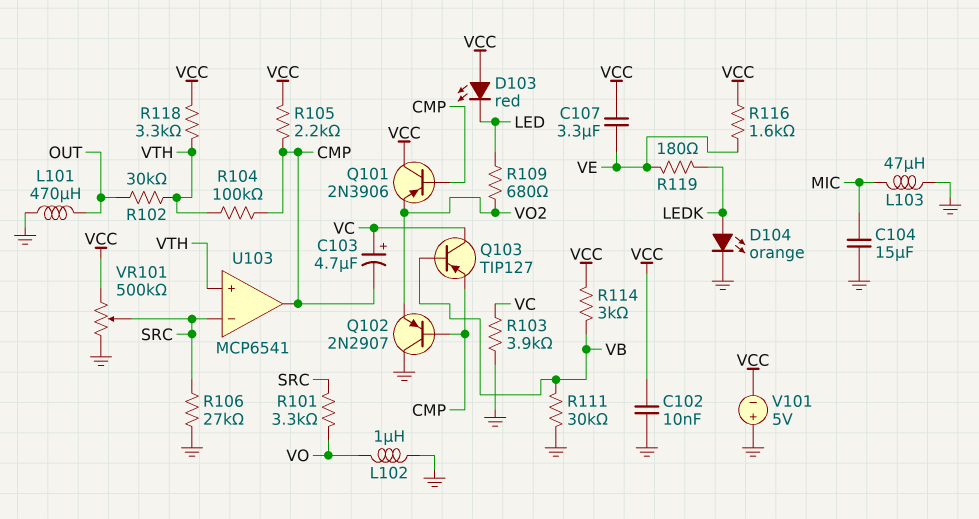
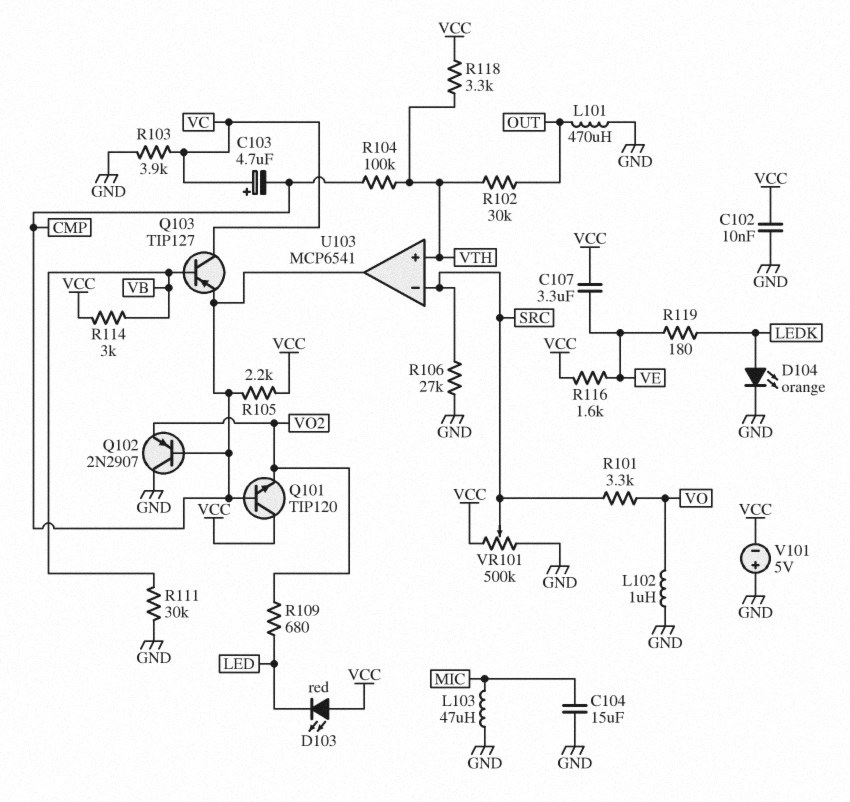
Q101: PNP 2N3906 (B CMP, C VCC, E VO2) -> NPN TIP120 (B CMP, C VCC, E VO2)

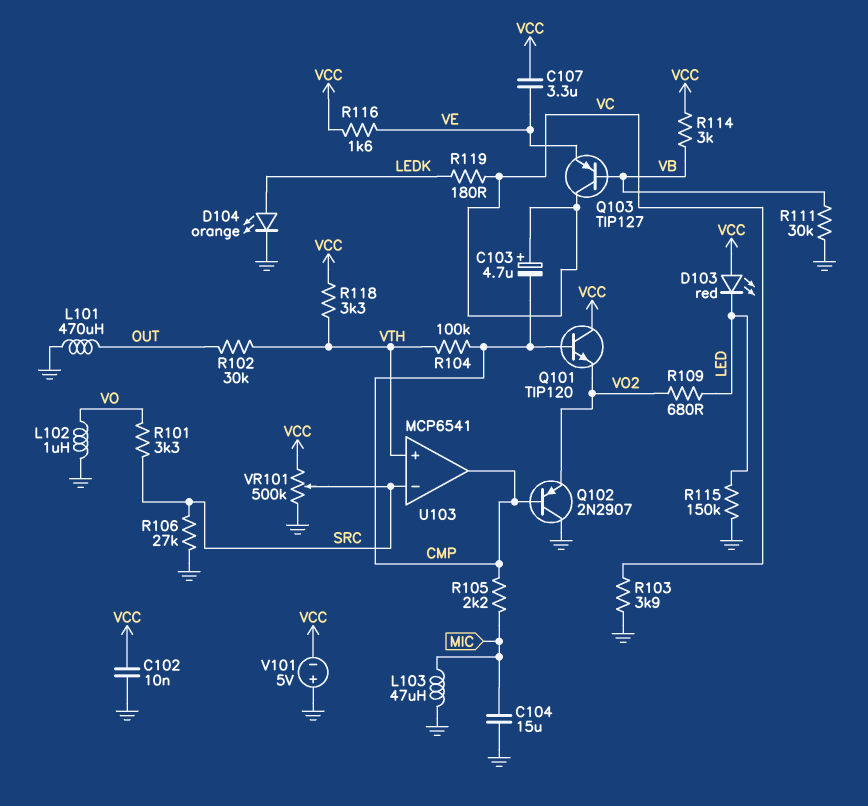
Q103: PNP TIP127 (B VB, C VC, E CMP) -> PNP TIP127 (B VB, C VC, E VE)
R105: 2.2k (CMP, VCC) -> 2.2k (CMP, MIC)
R115: none -> 150k (GND, LED)
R119: 180 (LEDK, VE) -> 180 (LEDK, VC)

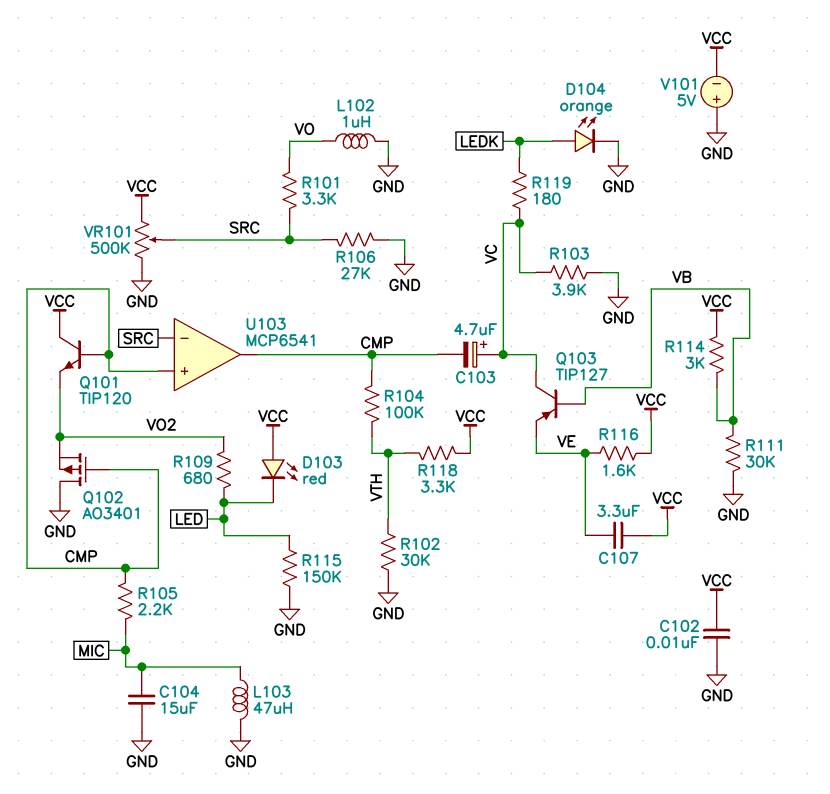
L101: 470uH (GND, OUT) -> none
Q102: PNP 2N2907 (B CMP, C GND, E VO2) -> PMOS AO3401 (G CMP, D GND, S VO2)
R102: 30k (OUT, VTH) -> 30k (GND, VTH)
U103 pin in+: VTH -> CMP

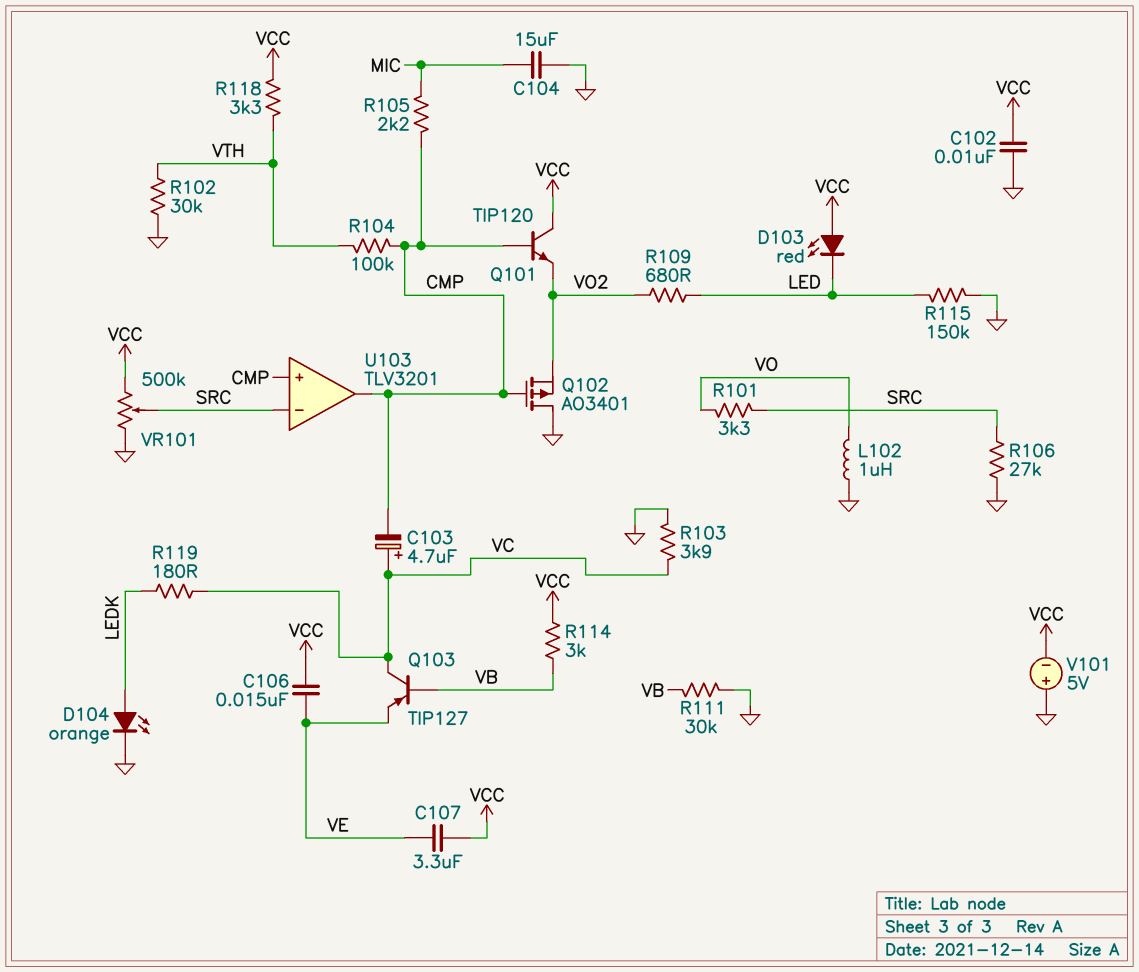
C106: none -> 15nF (VCC, VE)
L103: 47uH (GND, MIC) -> none
R116: 1.6k (VCC, VE) -> none
U103: MCP6541 -> TLV3201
#####
[Instructions for the task] Copy all lines from the material that include "none".

[Answer for the task]
R115: none -> 150k (GND, LED)
L101: 470uH (GND, OUT) -> none
C106: none -> 15nF (VCC, VE)
L103: 47uH (GND, MIC) -> none
R116: 1.6k (VCC, VE) -> none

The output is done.